◆ Problem
From the entries below, gather every line containing the string "turquoise".

The data Start Marker

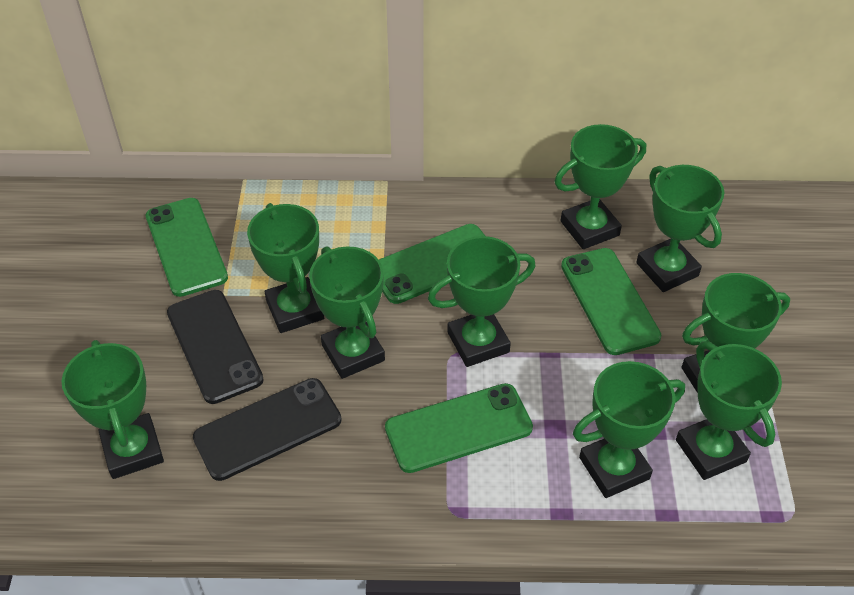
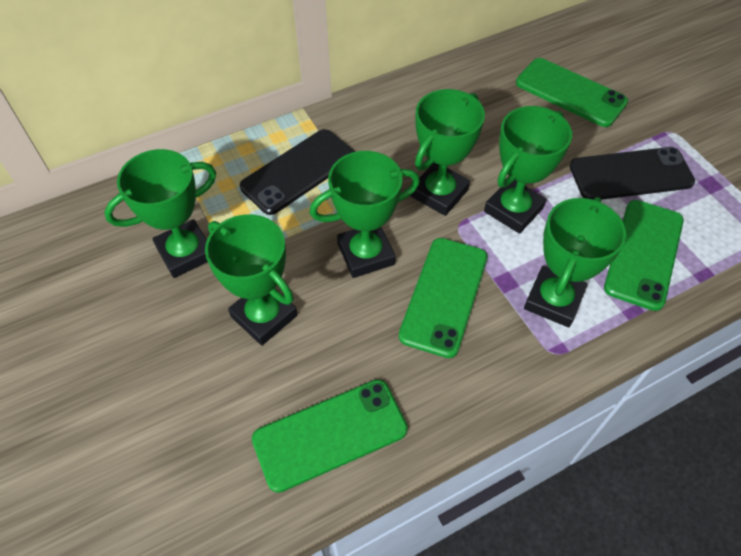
green trophy: 9 -> 6

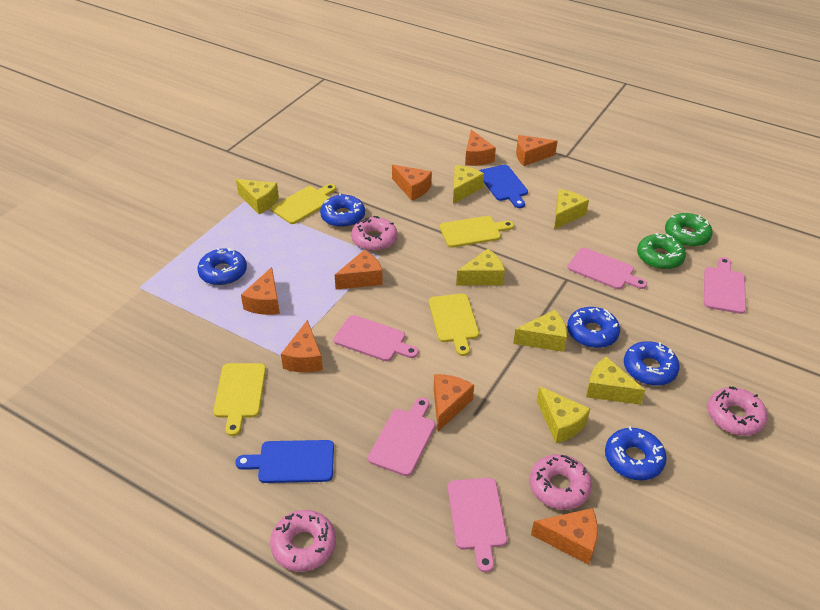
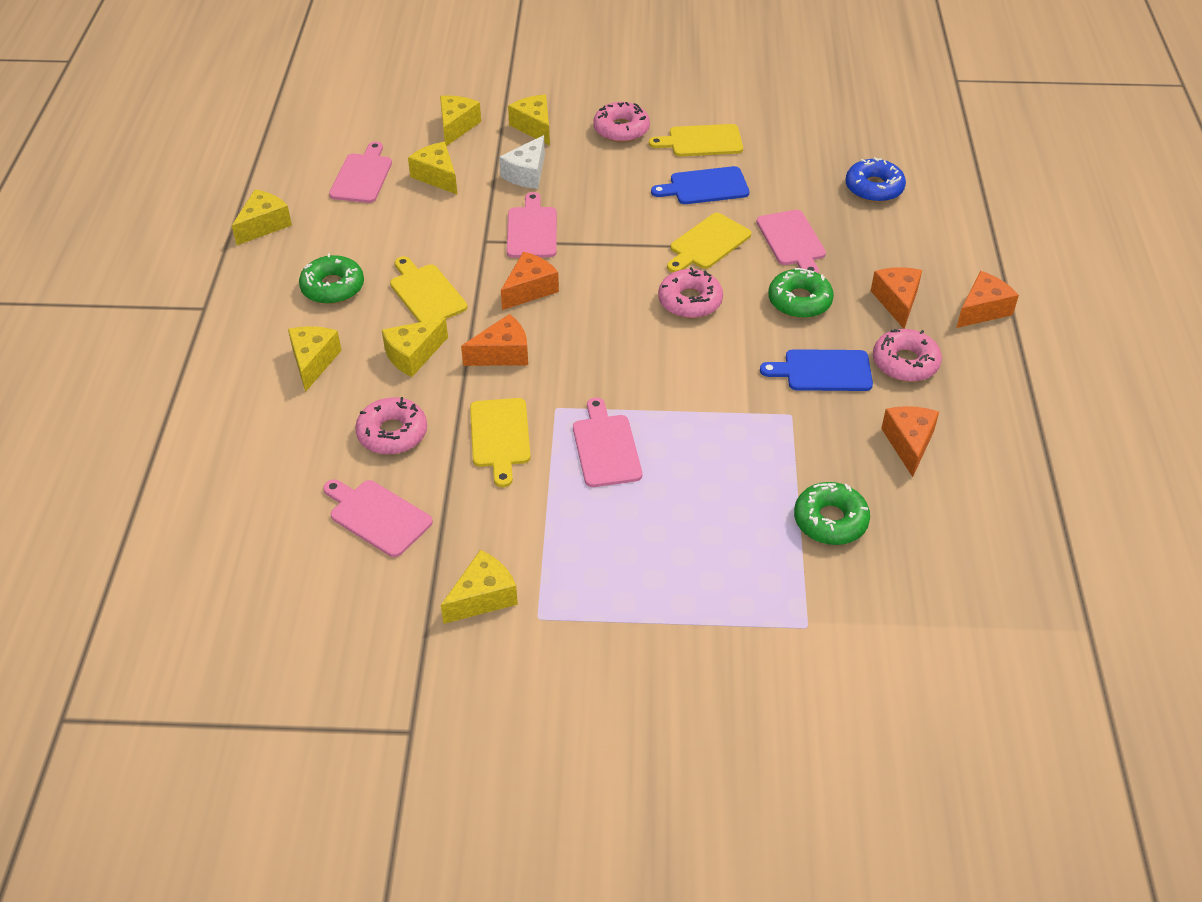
blue donut: 5 -> 1
green donut: 2 -> 3
orange cheese: 8 -> 5
white cheese: 0 -> 1

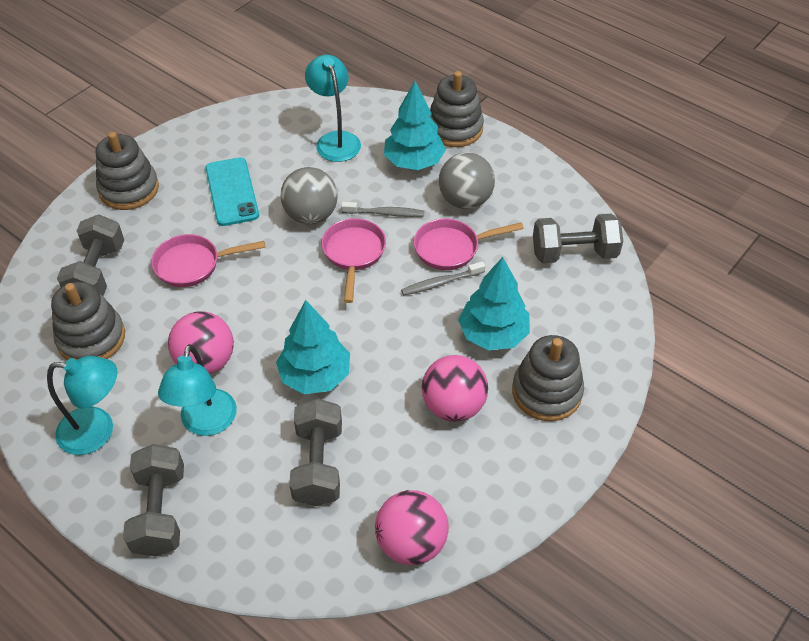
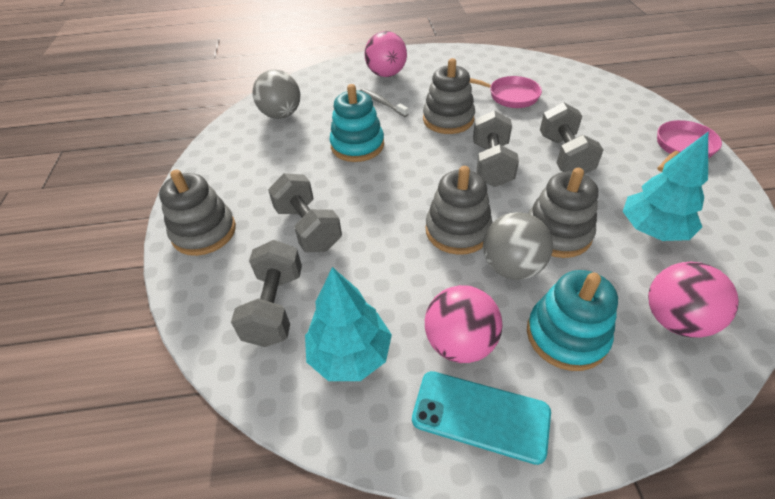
grey toothbrush: 2 -> 1
pink pan: 3 -> 2
turquoise lamp: 3 -> 0
turquoise stacking toy: 0 -> 2
turquoise tree: 3 -> 2

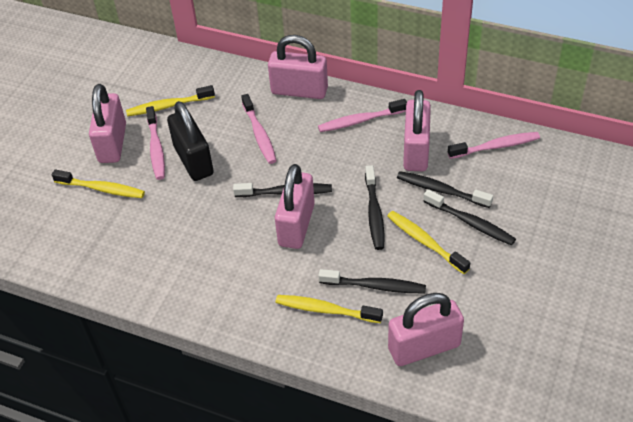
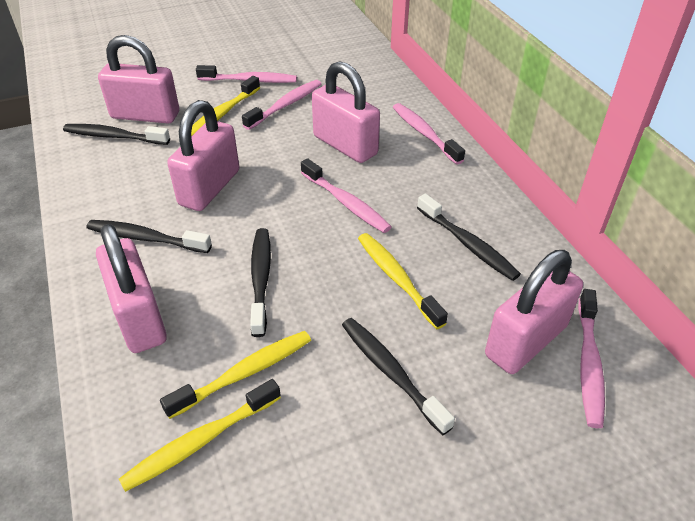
black padlock: 1 -> 0
pink toothbrush: 4 -> 5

The data End Marker

◆ Response below
turquoise lamp: 3 -> 0
turquoise stacking toy: 0 -> 2
turquoise tree: 3 -> 2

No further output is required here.